### Assigned task
Repeat, exactly as written, the lines of the records below from the first through the line with "U4 pin VCC: GND -> +3V3", but none past it.
==== The data
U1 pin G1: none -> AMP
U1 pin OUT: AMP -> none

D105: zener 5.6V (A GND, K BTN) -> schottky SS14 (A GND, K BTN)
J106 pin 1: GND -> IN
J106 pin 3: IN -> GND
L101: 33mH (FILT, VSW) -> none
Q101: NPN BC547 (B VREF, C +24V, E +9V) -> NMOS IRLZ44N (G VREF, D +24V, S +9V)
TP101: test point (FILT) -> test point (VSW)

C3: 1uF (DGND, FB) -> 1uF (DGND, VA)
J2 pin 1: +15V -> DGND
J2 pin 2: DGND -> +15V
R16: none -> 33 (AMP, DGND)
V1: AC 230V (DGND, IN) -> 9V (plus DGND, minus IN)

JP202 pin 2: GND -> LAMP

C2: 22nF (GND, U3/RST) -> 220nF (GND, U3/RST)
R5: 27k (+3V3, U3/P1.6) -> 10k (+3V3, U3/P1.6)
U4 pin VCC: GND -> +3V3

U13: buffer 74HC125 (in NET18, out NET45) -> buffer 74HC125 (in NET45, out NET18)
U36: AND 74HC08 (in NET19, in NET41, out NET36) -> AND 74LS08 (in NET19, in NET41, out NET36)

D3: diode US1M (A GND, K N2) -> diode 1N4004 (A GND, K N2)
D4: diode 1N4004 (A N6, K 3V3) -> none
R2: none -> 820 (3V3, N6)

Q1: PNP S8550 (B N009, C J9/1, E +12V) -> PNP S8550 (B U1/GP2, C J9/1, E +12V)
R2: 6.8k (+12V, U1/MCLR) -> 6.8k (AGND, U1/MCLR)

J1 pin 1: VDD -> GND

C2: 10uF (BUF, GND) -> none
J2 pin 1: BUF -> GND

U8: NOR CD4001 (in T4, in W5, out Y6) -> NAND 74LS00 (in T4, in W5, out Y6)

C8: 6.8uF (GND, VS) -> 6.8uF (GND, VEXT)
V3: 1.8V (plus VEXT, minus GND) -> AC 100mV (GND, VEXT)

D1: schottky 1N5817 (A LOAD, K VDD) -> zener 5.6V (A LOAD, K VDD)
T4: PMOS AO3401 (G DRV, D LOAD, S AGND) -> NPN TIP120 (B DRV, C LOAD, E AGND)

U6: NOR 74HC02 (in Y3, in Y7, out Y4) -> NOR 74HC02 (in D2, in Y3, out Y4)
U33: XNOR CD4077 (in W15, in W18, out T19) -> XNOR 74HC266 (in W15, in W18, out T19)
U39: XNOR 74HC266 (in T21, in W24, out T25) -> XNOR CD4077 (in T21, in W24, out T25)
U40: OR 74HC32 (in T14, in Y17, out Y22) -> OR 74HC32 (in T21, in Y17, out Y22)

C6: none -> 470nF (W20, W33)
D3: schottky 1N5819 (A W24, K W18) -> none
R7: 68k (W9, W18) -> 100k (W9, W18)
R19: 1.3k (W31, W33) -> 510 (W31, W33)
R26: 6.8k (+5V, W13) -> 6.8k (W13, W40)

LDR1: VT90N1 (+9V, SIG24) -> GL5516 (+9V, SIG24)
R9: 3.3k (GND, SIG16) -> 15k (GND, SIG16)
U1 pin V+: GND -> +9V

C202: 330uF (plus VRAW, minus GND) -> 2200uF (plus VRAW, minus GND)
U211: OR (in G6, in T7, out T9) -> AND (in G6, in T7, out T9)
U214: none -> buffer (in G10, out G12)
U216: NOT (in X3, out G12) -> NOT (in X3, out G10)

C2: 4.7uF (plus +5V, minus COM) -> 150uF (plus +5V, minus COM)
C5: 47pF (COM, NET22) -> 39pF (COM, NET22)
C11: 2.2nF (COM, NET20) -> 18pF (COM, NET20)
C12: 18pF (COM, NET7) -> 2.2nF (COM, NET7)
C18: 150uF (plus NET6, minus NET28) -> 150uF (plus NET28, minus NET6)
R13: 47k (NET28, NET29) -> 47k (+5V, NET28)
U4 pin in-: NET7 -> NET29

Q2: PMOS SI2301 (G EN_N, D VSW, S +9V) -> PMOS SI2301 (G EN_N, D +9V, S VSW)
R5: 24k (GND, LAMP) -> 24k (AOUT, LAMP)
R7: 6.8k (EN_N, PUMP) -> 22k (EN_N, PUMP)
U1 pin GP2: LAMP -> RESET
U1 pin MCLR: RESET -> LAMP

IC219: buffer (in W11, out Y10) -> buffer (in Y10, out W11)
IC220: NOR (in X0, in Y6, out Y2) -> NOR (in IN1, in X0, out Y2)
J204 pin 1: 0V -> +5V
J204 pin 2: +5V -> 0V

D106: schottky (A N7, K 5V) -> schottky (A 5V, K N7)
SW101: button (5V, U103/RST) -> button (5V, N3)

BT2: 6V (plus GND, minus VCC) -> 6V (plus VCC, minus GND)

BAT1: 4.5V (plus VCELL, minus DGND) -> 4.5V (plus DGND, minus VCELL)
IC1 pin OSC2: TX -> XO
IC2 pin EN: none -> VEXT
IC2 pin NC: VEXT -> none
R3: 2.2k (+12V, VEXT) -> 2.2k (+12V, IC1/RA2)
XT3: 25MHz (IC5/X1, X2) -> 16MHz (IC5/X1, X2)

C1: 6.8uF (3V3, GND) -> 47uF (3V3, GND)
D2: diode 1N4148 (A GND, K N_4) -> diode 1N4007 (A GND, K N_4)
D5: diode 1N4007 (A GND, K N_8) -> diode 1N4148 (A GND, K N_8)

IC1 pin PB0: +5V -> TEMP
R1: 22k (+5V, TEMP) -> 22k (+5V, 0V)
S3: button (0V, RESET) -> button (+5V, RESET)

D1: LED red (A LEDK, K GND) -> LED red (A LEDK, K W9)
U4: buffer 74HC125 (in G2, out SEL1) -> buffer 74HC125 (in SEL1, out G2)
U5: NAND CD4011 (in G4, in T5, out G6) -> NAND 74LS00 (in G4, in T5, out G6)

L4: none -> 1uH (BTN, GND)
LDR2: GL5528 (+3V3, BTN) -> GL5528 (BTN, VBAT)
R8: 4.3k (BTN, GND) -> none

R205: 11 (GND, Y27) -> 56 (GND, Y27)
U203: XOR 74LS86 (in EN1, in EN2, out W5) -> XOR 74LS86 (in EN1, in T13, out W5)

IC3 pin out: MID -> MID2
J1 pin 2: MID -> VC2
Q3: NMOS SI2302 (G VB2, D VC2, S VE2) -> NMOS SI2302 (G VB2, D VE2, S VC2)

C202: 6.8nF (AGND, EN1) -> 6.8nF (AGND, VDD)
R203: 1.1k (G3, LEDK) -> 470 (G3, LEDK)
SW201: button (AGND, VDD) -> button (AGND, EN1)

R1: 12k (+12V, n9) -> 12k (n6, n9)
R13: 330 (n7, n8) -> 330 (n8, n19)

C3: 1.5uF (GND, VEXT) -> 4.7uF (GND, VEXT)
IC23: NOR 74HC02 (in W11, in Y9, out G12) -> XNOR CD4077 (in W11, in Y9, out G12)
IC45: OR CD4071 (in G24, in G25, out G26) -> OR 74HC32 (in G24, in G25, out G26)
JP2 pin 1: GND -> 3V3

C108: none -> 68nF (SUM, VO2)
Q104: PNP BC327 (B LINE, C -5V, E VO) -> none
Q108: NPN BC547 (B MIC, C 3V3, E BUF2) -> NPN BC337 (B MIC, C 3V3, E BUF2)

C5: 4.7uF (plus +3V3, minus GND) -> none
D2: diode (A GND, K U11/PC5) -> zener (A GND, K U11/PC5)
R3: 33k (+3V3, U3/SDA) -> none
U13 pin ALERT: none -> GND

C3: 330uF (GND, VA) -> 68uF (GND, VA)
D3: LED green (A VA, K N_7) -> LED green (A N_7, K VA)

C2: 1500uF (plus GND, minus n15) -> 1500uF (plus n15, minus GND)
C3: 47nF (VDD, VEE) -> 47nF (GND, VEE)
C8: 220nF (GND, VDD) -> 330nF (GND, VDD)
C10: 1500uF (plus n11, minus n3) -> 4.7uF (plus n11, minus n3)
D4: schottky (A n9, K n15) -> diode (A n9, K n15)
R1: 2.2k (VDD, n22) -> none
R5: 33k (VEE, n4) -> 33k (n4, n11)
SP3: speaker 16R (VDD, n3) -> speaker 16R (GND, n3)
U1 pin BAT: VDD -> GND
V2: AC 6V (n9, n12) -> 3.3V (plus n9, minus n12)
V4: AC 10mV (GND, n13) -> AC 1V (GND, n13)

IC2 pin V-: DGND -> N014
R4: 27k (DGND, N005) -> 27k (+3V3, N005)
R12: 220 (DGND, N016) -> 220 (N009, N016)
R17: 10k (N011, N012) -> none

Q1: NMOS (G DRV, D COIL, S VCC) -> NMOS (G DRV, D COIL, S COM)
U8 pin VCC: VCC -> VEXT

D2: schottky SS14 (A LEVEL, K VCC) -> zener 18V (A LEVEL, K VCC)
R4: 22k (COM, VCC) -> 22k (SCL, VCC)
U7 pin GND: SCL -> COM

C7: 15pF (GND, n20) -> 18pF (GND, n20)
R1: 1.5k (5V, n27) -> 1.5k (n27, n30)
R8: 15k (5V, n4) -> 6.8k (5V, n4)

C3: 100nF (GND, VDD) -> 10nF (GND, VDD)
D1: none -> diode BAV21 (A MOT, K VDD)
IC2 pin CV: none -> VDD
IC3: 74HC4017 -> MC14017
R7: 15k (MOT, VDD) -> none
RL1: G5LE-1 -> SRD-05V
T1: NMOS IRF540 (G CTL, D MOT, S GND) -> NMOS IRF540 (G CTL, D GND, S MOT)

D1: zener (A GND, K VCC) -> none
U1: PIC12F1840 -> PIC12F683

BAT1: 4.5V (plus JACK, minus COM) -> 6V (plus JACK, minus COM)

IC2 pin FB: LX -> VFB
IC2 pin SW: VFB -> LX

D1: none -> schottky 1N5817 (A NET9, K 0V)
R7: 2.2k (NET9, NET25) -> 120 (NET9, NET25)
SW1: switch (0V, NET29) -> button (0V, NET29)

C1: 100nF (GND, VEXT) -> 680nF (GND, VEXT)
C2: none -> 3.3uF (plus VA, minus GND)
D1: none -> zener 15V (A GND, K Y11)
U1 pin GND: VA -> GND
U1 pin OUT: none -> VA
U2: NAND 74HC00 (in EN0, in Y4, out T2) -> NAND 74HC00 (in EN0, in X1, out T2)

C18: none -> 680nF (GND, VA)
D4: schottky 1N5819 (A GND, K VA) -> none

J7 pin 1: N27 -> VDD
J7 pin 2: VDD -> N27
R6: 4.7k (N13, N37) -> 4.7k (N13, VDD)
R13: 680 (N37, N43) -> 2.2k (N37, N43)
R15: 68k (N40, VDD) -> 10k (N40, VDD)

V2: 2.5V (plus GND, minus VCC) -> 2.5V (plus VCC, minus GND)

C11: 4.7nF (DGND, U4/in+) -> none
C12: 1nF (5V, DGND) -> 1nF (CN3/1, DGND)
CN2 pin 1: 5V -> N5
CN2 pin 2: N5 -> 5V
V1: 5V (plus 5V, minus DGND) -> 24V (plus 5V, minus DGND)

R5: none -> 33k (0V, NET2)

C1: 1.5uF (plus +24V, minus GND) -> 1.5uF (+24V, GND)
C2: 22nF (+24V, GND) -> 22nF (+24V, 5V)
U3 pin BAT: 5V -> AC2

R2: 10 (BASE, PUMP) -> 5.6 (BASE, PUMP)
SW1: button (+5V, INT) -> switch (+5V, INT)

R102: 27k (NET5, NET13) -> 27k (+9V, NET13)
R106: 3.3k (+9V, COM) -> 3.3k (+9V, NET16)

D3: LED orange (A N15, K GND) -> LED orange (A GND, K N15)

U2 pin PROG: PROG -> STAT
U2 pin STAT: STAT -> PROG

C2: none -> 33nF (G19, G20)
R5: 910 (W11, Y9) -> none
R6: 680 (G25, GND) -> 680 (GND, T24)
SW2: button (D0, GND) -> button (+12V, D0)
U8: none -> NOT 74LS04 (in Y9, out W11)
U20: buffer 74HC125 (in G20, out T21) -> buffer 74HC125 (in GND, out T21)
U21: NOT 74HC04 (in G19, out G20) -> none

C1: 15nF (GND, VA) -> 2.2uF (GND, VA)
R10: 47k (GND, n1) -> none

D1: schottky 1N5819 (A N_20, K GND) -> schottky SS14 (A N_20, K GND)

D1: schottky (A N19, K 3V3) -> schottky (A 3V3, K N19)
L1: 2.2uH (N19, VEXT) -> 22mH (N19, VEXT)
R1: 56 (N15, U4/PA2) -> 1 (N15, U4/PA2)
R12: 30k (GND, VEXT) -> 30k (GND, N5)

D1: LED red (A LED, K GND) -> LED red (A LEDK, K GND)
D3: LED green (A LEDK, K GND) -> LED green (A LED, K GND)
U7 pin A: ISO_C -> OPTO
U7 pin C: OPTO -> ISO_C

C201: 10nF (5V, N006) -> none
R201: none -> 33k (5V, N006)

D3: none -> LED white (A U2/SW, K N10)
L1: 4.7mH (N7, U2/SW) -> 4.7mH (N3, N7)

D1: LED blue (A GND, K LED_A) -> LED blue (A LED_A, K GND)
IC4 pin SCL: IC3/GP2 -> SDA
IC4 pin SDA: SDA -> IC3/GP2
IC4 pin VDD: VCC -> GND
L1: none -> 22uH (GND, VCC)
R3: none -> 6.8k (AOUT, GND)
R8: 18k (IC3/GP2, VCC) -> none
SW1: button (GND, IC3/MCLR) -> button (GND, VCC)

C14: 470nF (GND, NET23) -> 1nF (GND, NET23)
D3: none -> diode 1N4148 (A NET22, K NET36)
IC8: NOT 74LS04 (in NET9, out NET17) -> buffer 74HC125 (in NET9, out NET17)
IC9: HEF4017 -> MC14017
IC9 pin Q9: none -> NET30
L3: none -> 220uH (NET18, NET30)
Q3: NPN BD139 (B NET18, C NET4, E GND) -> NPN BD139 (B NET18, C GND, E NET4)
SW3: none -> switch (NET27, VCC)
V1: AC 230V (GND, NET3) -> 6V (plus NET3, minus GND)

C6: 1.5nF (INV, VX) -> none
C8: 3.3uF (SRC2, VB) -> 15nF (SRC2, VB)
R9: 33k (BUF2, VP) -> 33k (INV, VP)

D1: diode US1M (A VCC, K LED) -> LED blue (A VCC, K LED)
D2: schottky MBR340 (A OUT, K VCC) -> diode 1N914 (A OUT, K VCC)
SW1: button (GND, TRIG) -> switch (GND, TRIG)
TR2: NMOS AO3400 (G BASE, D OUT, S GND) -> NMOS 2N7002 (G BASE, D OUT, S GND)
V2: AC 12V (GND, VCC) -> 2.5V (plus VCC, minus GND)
========
### Expected answer
U1 pin G1: none -> AMP
U1 pin OUT: AMP -> none

D105: zener 5.6V (A GND, K BTN) -> schottky SS14 (A GND, K BTN)
J106 pin 1: GND -> IN
J106 pin 3: IN -> GND
L101: 33mH (FILT, VSW) -> none
Q101: NPN BC547 (B VREF, C +24V, E +9V) -> NMOS IRLZ44N (G VREF, D +24V, S +9V)
TP101: test point (FILT) -> test point (VSW)

C3: 1uF (DGND, FB) -> 1uF (DGND, VA)
J2 pin 1: +15V -> DGND
J2 pin 2: DGND -> +15V
R16: none -> 33 (AMP, DGND)
V1: AC 230V (DGND, IN) -> 9V (plus DGND, minus IN)

JP202 pin 2: GND -> LAMP

C2: 22nF (GND, U3/RST) -> 220nF (GND, U3/RST)
R5: 27k (+3V3, U3/P1.6) -> 10k (+3V3, U3/P1.6)
U4 pin VCC: GND -> +3V3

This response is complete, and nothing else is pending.